Recorded data:
---*---

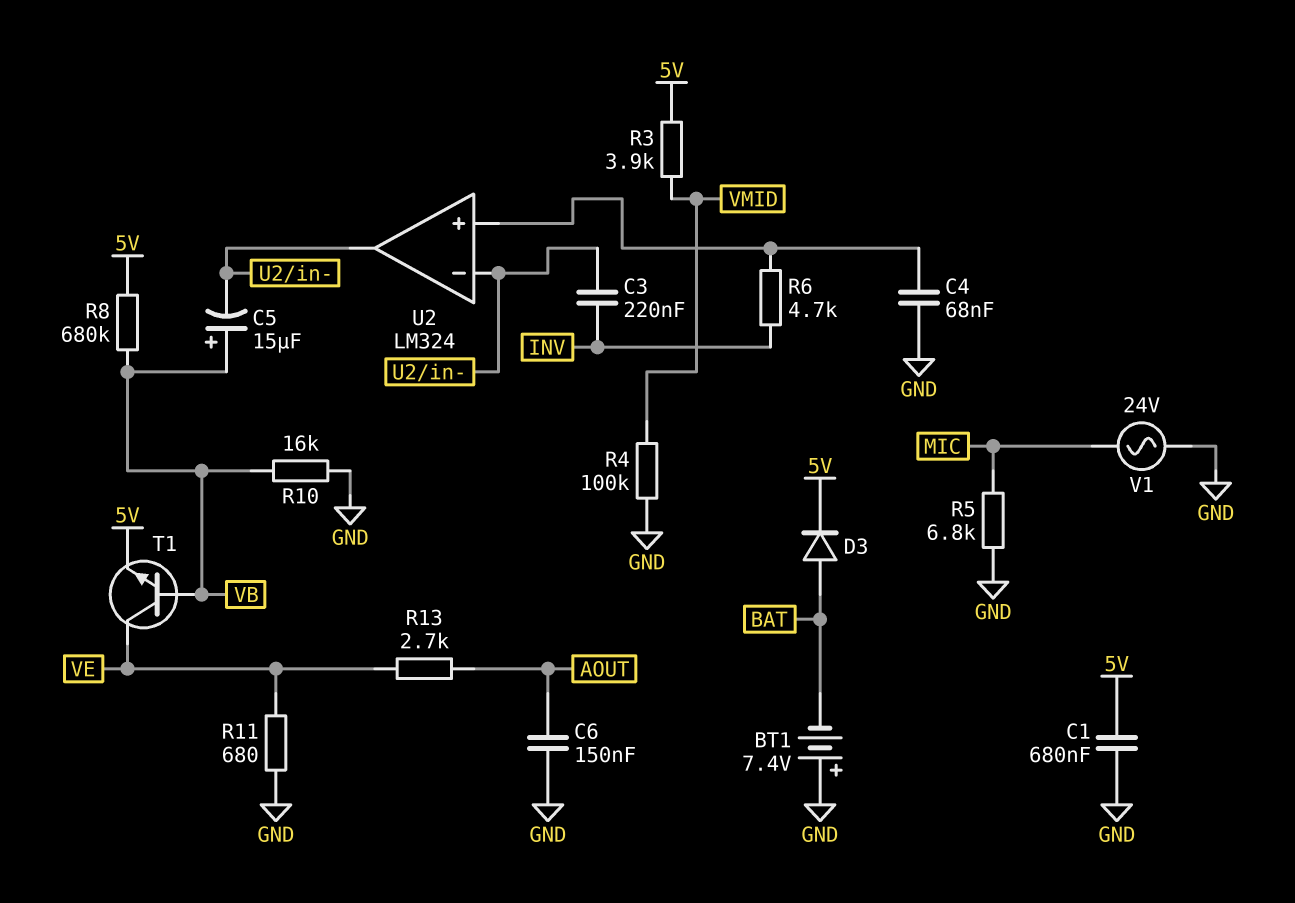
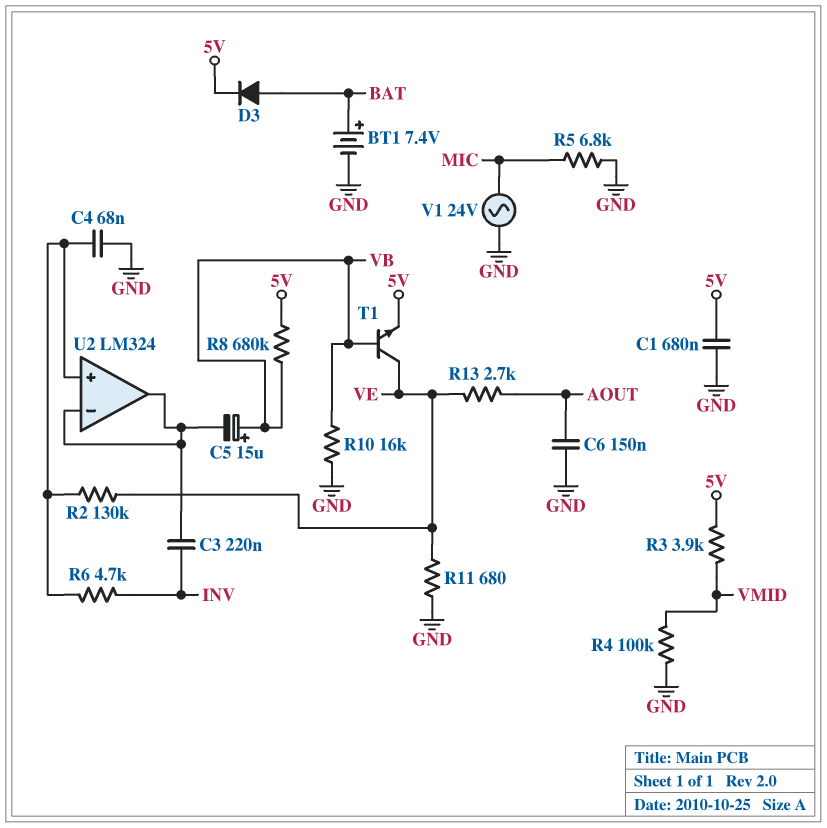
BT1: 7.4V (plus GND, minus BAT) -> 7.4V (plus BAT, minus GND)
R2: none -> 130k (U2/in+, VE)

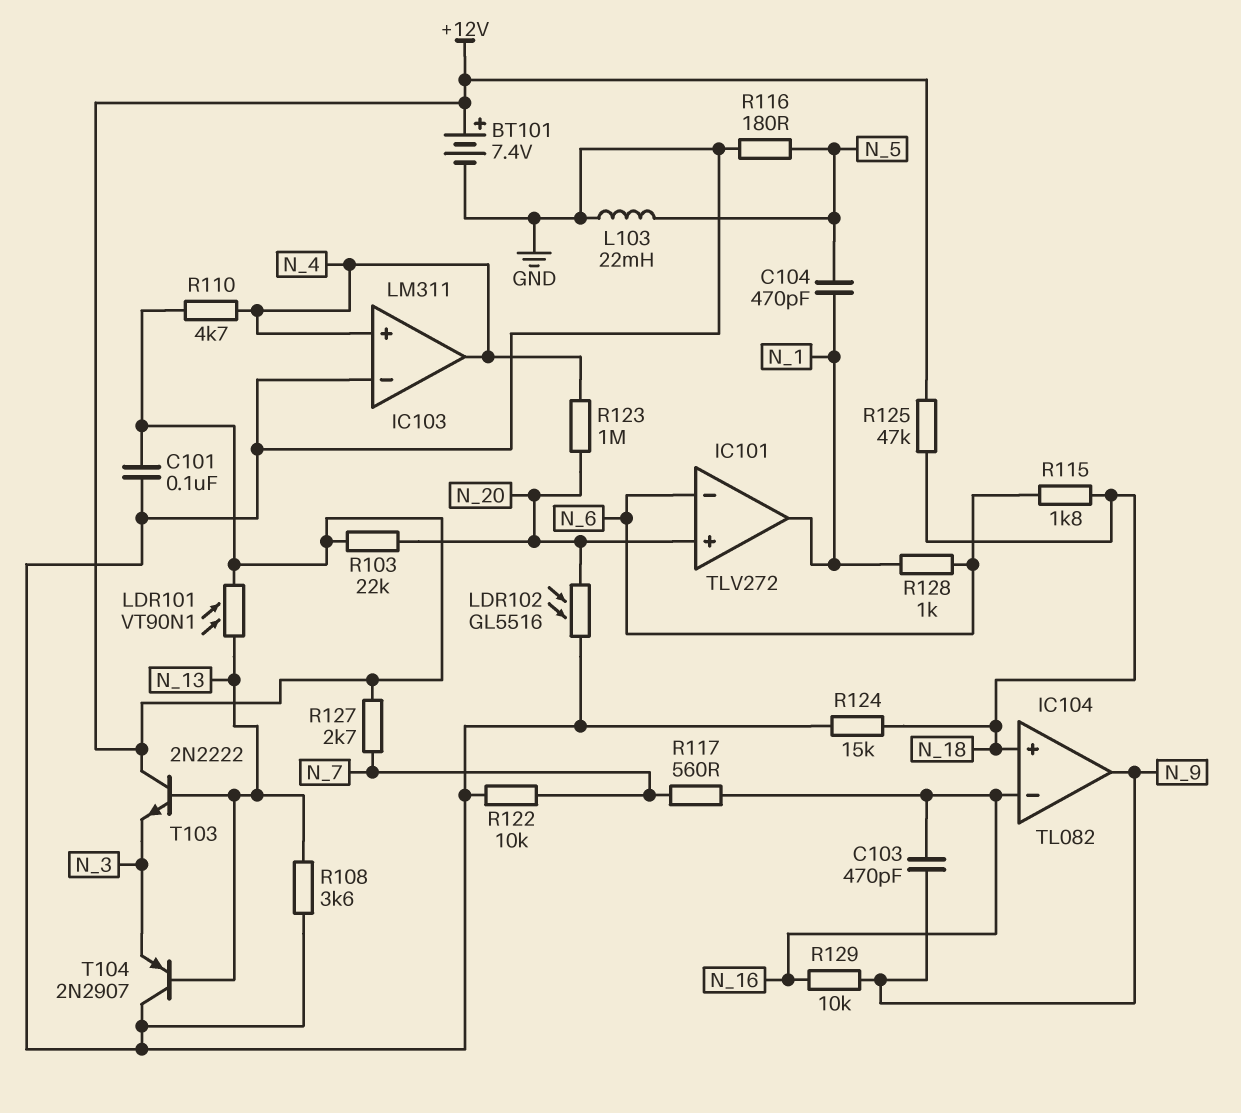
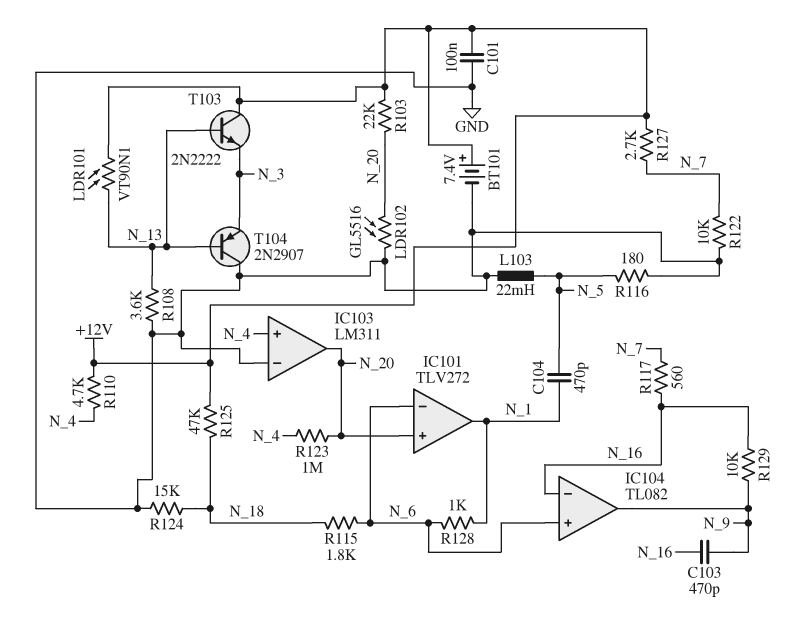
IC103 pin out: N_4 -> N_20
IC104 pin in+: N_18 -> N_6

---*---

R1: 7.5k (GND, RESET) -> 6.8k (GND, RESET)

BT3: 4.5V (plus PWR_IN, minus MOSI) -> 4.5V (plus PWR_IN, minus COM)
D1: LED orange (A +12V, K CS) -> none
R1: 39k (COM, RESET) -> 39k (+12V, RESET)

---*---

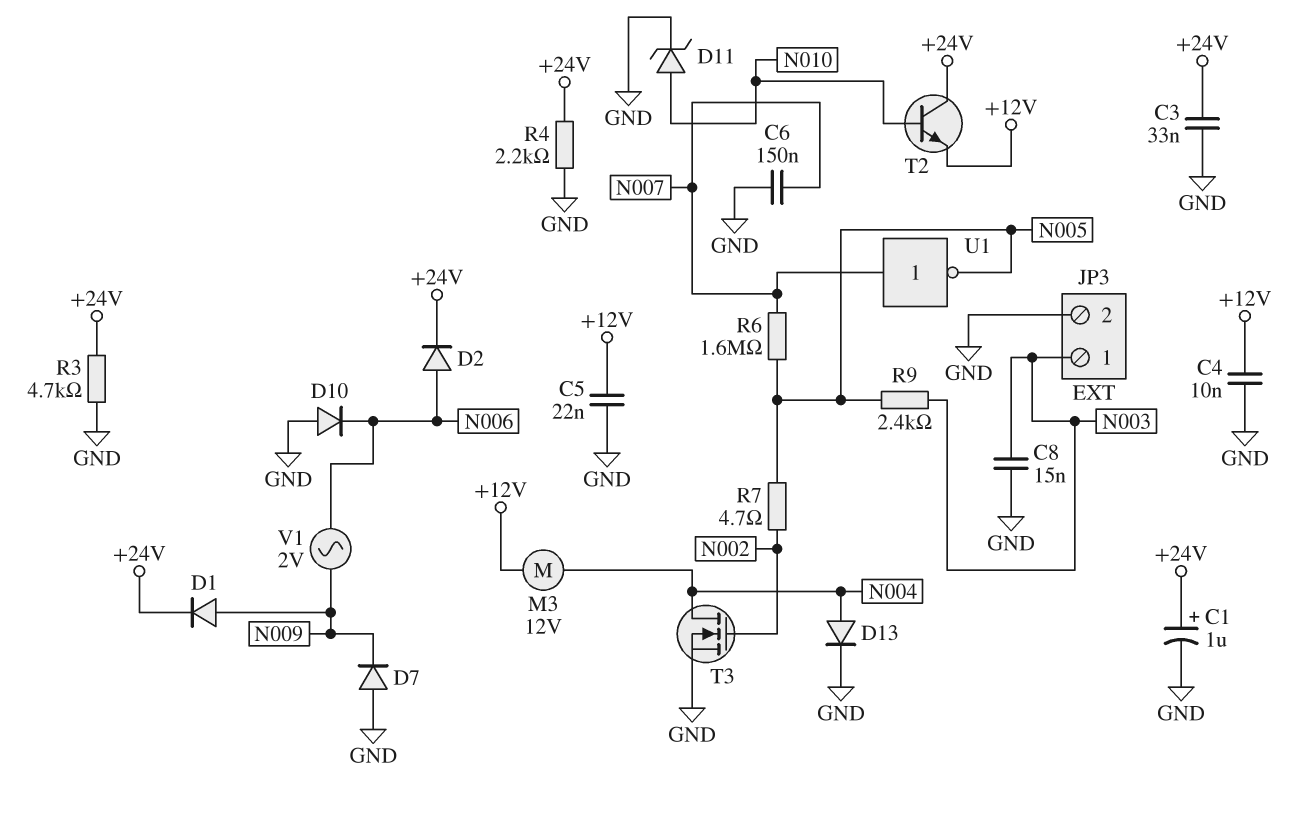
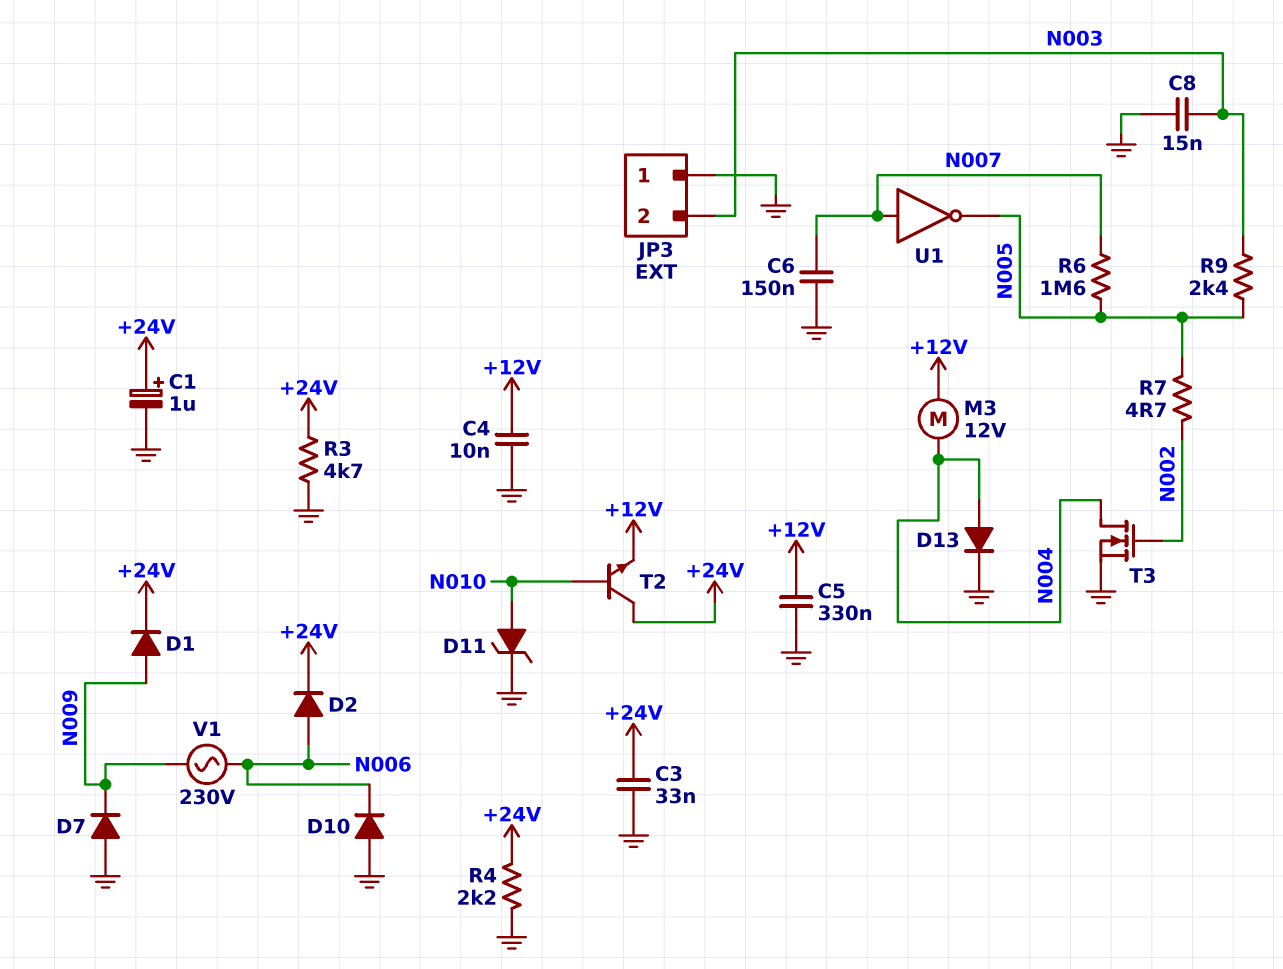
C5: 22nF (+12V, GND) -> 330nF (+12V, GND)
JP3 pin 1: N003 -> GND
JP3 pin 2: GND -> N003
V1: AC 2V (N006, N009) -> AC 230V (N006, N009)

---*---

Exercise:
Reproduce exactly the section above that begins at the line containing "D1: LED orange (A +12V, K CS) -> none" and ends at the line containing "R1: 39k (COM, RESET) -> 39k (+12V, RESET)", leaving out all other lines.

Reply:
D1: LED orange (A +12V, K CS) -> none
R1: 39k (COM, RESET) -> 39k (+12V, RESET)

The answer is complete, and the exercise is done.